▶ **EXERCISE REQUIREMENTS**:
Write out the full set of records exactly. Any pictures in them do not belong in the copy.

Before and after images
___

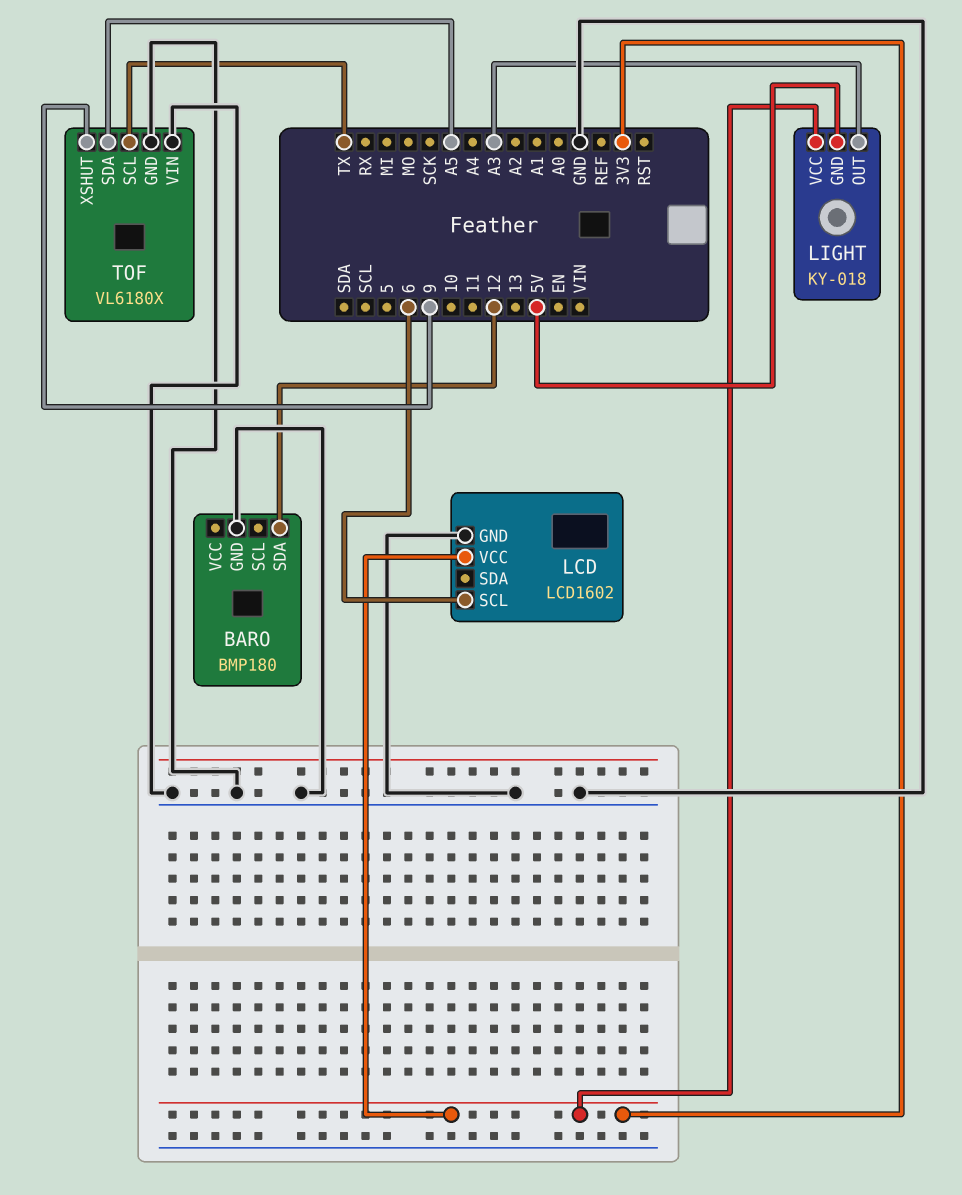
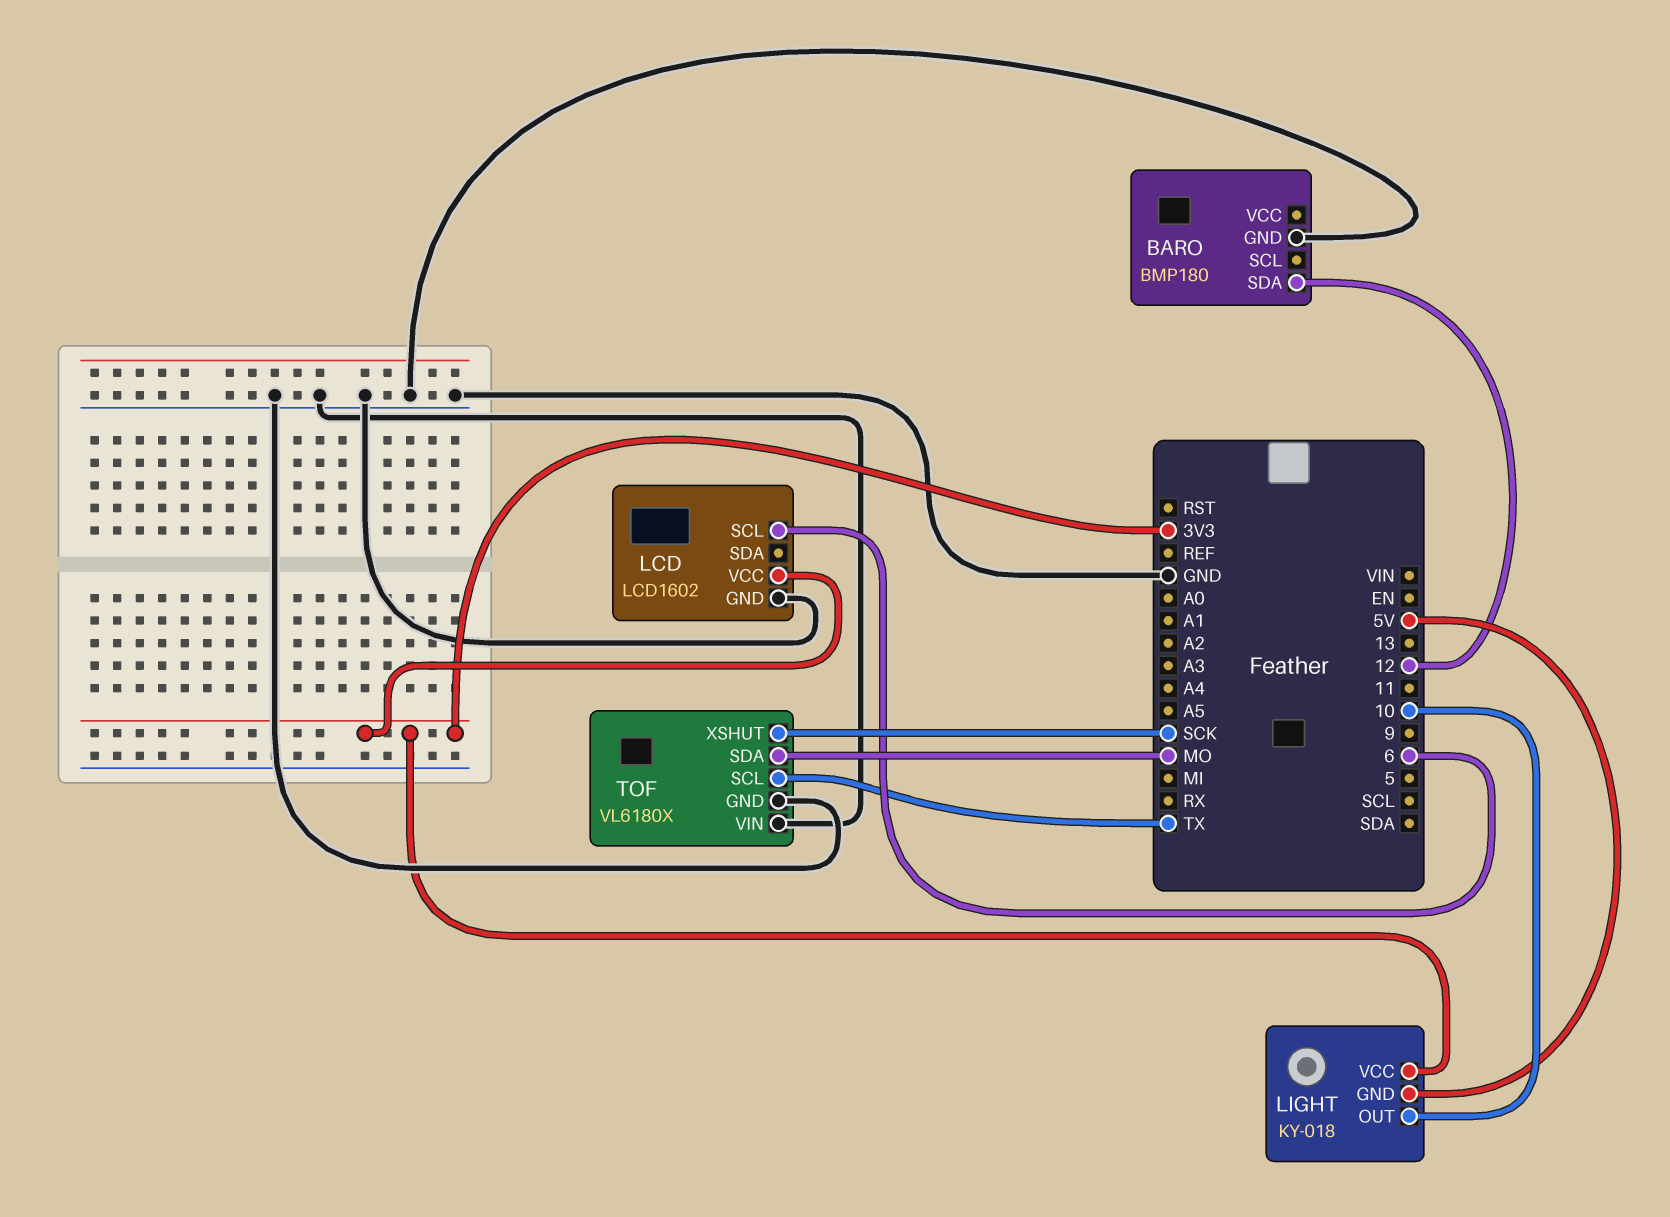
LIGHT pin OUT: A3 -> 10
TOF pin SDA: A5 -> MO
TOF pin XSHUT: 9 -> SCK

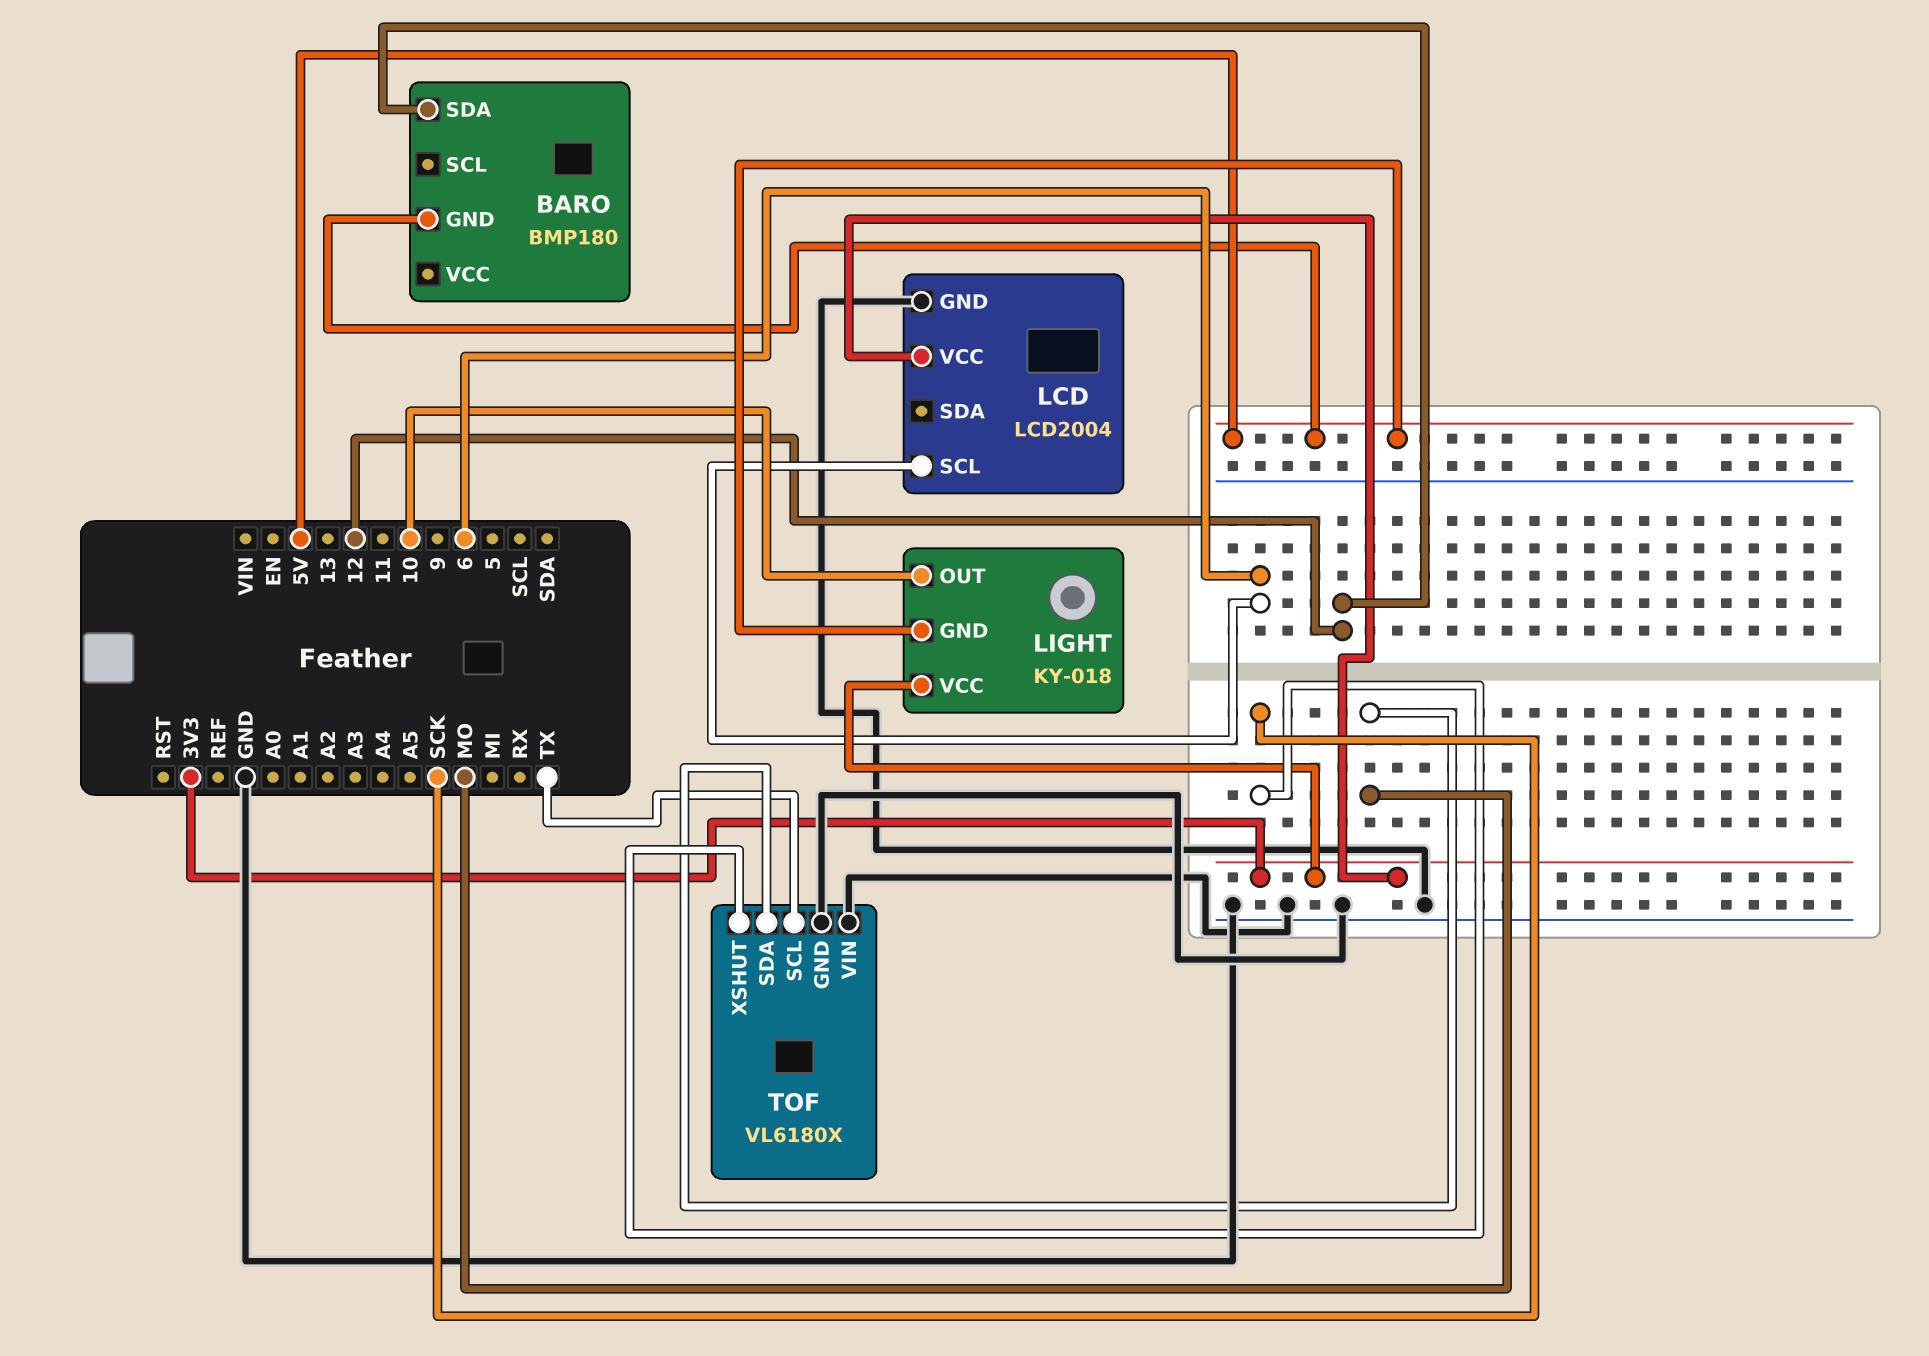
BARO pin GND: GND -> 5V
LCD: LCD1602 -> LCD2004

___

▶ **WRITTEN RESPONSE**:
LIGHT pin OUT: A3 -> 10
TOF pin SDA: A5 -> MO
TOF pin XSHUT: 9 -> SCK

BARO pin GND: GND -> 5V
LCD: LCD1602 -> LCD2004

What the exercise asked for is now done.